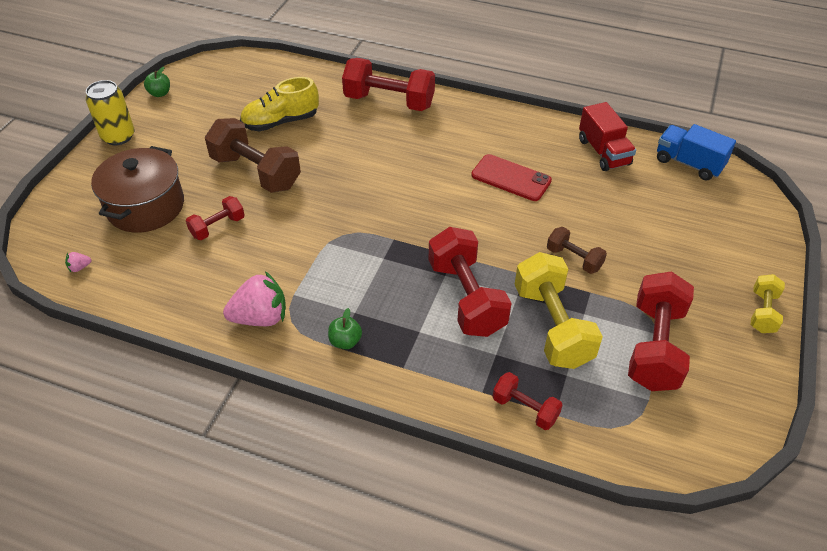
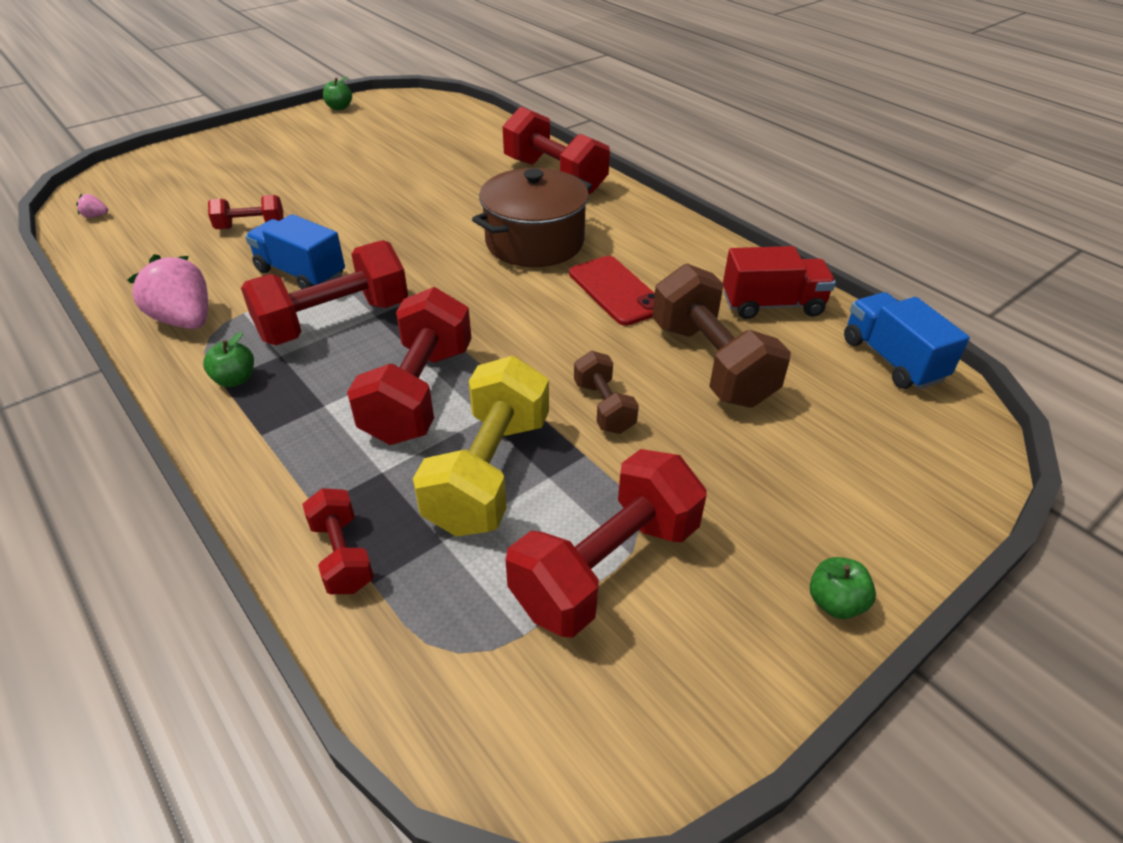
camera: 30 degrees right, 5 degrees down
yellow can [86,80,134,145] -> none
brown pot [91,146,184,233] -> brown pot moved to [472,168,592,267]
brown dumbbell [205,118,301,193] -> brown dumbbell moved to [652,264,791,407]
pink strawberry [223,271,286,326] -> pink strawberry turned 150 degrees counterclockwise [127,254,208,329]
yellow shoe [240,77,319,132] -> none
red truck [579,102,636,171] -> red truck turned 105 degrees counterclockwise [723,246,836,319]
yellow dumbbell [751,274,785,333] -> green apple [810,557,876,619]
none -> red dumbbell [241,240,408,345]
none -> blue truck [245,214,345,289]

■ **THE TASK**:
Your job is to repeat the data exactly, leaving each picture out.

■ **PROBLEM SOLUTION**:
camera: 30 degrees right, 5 degrees down
yellow can [86,80,134,145] -> none
brown pot [91,146,184,233] -> brown pot moved to [472,168,592,267]
brown dumbbell [205,118,301,193] -> brown dumbbell moved to [652,264,791,407]
pink strawberry [223,271,286,326] -> pink strawberry turned 150 degrees counterclockwise [127,254,208,329]
yellow shoe [240,77,319,132] -> none
red truck [579,102,636,171] -> red truck turned 105 degrees counterclockwise [723,246,836,319]
yellow dumbbell [751,274,785,333] -> green apple [810,557,876,619]
none -> red dumbbell [241,240,408,345]
none -> blue truck [245,214,345,289]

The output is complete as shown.